**Work request**
Your job is to return every line in the data holding the string "turned".

Data extracted from a collection:

_ _ _ _ _

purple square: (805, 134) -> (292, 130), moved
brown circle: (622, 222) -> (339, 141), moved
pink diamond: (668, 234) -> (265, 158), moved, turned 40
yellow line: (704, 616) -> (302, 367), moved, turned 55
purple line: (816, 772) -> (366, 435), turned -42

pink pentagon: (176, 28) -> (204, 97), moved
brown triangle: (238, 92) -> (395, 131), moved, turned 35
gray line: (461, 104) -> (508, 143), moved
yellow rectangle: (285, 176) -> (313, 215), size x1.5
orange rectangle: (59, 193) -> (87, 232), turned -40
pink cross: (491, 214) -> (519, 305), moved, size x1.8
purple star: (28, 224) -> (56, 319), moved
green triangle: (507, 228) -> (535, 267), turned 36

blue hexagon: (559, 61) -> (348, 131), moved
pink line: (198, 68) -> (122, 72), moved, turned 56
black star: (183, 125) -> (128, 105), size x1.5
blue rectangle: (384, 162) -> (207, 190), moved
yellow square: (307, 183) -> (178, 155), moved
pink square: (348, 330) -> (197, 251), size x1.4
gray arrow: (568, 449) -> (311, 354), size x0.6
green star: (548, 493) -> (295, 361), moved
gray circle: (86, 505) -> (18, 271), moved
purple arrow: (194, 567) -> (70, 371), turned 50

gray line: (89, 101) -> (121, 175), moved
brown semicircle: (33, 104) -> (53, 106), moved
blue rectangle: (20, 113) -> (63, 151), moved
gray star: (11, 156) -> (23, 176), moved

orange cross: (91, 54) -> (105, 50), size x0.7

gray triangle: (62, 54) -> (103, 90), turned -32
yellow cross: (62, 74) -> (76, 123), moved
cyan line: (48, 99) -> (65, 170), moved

_ _ _ _ _

**Output for this exercise**
pink diamond: (668, 234) -> (265, 158), moved, turned 40
yellow line: (704, 616) -> (302, 367), moved, turned 55
purple line: (816, 772) -> (366, 435), turned -42
brown triangle: (238, 92) -> (395, 131), moved, turned 35
orange rectangle: (59, 193) -> (87, 232), turned -40
green triangle: (507, 228) -> (535, 267), turned 36
pink line: (198, 68) -> (122, 72), moved, turned 56
purple arrow: (194, 567) -> (70, 371), turned 50
gray triangle: (62, 54) -> (103, 90), turned -32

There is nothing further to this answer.